Problem requirements
Retype, word for word, every line from the one holding "purple brick G5:I5" through the one holding "tan brick G9:J9" in the entries below, both included, and only those lines.

Data shown
────
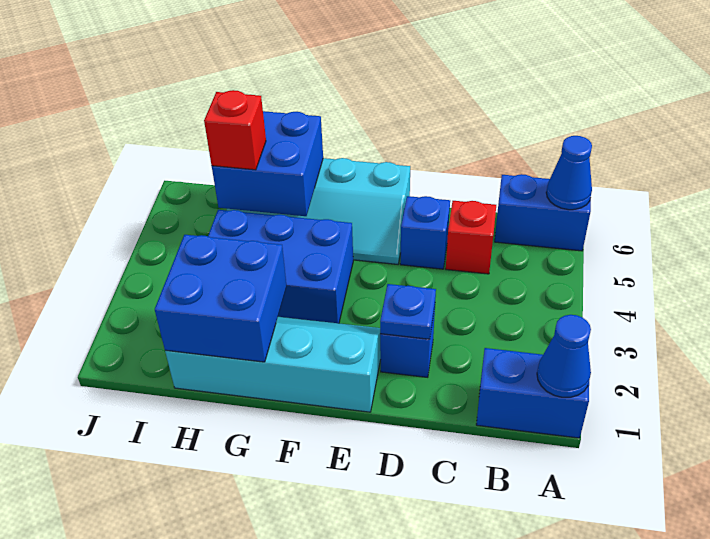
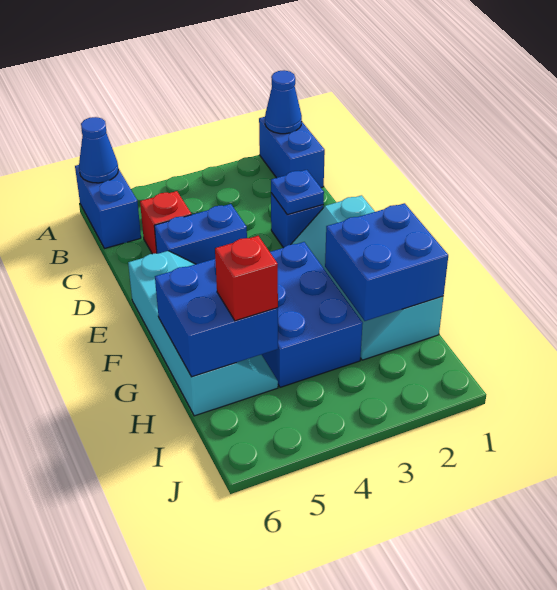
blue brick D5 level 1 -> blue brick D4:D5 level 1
────
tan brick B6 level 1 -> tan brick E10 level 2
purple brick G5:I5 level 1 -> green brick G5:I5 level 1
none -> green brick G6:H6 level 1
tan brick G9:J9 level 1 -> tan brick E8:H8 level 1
────
Solution to the problem
purple brick G5:I5 level 1 -> green brick G5:I5 level 1
none -> green brick G6:H6 level 1
tan brick G9:J9 level 1 -> tan brick E8:H8 level 1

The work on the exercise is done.